◆ **Exercise task**:
Please copy the data below without any change, from the line containing "Identify the location of trackpad." through the line containing "Aspenford [637, 1133]", including both of those lines.

◆ **Input material**:
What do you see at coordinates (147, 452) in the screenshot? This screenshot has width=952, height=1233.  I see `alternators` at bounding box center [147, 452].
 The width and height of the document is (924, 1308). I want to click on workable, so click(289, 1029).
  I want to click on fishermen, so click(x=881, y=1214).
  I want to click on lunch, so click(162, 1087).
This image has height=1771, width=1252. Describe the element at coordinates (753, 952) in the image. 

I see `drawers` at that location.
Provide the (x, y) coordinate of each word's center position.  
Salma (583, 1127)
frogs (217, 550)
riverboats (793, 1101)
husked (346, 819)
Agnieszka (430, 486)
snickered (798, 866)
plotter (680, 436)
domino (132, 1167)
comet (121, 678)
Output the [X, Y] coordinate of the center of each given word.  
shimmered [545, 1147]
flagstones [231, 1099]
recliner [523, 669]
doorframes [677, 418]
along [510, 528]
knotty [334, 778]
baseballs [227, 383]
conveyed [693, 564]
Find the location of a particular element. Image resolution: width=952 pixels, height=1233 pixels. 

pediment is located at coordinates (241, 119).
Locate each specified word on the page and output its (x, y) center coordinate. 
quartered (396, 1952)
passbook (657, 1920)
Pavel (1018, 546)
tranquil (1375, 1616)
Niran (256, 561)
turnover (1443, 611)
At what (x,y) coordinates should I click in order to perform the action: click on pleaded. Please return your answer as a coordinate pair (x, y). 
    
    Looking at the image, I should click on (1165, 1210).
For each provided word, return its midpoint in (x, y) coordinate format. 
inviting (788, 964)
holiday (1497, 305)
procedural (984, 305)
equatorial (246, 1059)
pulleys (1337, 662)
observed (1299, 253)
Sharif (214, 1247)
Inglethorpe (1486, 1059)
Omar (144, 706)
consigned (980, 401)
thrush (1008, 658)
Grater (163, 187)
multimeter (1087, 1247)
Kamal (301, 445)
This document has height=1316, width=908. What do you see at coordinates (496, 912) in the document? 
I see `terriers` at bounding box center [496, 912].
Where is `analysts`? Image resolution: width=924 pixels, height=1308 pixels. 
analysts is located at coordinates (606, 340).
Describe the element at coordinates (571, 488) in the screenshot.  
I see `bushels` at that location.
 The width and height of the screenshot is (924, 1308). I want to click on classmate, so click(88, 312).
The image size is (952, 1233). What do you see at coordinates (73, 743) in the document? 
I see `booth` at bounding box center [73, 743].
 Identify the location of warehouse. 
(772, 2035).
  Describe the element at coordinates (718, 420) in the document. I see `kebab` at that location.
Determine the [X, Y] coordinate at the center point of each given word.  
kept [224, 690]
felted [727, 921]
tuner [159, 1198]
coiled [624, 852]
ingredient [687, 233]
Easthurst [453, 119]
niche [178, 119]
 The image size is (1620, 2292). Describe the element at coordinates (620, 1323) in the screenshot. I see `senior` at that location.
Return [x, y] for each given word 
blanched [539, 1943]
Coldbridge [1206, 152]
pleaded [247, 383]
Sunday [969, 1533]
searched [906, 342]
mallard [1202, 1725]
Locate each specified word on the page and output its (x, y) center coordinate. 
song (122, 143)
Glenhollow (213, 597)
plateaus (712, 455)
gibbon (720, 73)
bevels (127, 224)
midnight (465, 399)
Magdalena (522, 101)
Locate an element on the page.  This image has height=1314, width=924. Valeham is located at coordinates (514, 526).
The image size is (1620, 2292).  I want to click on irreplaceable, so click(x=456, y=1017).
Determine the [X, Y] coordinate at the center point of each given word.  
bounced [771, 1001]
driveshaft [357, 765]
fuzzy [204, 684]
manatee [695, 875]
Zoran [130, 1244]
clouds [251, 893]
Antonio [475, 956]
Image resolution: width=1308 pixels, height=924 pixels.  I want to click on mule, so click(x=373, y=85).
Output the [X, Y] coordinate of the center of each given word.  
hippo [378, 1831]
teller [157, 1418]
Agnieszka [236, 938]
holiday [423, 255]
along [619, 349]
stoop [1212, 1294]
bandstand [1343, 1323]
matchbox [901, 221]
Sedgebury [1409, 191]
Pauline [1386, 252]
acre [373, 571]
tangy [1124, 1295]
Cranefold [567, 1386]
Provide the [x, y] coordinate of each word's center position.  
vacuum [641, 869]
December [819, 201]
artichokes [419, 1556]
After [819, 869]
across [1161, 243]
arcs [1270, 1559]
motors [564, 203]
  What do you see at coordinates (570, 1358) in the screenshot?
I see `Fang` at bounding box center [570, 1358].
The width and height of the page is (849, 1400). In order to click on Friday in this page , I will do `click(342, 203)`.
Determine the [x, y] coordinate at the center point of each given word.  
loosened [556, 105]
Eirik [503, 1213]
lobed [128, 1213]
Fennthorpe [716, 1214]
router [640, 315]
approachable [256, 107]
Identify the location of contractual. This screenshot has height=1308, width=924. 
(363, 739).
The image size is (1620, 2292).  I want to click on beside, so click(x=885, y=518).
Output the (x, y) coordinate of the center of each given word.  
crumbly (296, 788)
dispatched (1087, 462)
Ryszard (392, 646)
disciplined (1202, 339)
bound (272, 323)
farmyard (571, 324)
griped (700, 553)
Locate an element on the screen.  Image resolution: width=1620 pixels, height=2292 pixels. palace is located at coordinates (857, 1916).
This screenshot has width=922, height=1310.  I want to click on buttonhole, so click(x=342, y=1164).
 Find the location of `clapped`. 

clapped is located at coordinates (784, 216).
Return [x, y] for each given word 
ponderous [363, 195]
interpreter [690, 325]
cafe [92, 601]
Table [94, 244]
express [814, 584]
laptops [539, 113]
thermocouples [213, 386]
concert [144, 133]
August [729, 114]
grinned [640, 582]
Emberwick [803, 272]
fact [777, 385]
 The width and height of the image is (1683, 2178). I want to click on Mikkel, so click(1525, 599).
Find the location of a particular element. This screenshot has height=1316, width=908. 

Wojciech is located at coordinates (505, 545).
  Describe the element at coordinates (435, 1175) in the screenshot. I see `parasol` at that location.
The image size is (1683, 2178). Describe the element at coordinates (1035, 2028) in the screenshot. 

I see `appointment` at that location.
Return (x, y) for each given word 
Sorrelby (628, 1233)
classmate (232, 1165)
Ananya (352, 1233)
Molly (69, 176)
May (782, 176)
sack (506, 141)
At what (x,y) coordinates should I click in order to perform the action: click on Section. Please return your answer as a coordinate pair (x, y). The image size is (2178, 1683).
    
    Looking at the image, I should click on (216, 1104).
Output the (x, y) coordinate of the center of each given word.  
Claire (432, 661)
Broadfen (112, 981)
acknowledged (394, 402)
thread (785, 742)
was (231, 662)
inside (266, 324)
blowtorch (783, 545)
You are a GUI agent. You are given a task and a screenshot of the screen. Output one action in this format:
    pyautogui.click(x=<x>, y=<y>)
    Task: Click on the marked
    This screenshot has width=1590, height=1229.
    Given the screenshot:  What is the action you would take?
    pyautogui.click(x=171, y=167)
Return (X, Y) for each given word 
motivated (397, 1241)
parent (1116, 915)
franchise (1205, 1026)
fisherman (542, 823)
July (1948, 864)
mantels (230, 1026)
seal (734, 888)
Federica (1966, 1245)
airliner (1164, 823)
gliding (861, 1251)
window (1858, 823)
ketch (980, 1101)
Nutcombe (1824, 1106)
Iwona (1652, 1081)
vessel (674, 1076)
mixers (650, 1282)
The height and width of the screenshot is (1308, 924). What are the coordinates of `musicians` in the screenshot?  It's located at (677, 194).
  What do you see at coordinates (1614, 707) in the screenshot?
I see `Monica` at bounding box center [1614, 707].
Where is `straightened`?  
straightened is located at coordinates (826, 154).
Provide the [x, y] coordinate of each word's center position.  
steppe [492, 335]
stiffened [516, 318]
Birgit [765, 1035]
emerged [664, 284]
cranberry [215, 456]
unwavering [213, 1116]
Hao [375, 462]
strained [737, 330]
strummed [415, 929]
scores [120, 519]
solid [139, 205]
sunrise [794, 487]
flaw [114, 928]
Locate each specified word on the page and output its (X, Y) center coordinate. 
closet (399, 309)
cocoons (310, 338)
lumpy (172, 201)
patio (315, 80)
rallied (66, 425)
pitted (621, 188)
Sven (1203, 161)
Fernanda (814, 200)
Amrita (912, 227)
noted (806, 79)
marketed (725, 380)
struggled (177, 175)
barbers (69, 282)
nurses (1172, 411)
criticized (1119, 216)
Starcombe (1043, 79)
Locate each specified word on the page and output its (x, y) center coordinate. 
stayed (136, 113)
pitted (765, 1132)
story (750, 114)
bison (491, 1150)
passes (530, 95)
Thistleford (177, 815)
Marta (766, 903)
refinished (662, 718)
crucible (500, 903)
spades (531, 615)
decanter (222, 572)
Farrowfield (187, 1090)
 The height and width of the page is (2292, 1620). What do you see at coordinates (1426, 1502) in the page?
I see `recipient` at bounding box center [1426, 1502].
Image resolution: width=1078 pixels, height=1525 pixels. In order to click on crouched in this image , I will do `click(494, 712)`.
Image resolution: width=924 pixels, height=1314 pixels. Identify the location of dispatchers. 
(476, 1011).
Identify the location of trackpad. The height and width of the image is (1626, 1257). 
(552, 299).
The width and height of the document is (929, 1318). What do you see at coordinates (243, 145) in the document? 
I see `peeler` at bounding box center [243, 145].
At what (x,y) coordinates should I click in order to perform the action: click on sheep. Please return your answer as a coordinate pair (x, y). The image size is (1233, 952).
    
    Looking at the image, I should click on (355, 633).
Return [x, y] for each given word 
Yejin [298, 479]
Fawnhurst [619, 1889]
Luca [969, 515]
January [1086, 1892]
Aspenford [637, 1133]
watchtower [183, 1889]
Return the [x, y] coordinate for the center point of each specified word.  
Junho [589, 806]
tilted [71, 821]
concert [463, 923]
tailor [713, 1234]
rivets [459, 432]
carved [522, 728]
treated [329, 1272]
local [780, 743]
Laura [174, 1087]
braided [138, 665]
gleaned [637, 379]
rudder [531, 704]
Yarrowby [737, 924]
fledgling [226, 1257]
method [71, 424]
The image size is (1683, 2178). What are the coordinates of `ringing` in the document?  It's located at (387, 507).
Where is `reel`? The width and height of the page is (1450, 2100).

◆ **Answer to this problem**:
Identify the location of trackpad. The height and width of the image is (1626, 1257). 
(552, 299).
The width and height of the document is (929, 1318). What do you see at coordinates (243, 145) in the document? 
I see `peeler` at bounding box center [243, 145].
At what (x,y) coordinates should I click in order to perform the action: click on sheep. Please return your answer as a coordinate pair (x, y). The image size is (1233, 952).
    
    Looking at the image, I should click on (355, 633).
Return [x, y] for each given word 
Yejin [298, 479]
Fawnhurst [619, 1889]
Luca [969, 515]
January [1086, 1892]
Aspenford [637, 1133]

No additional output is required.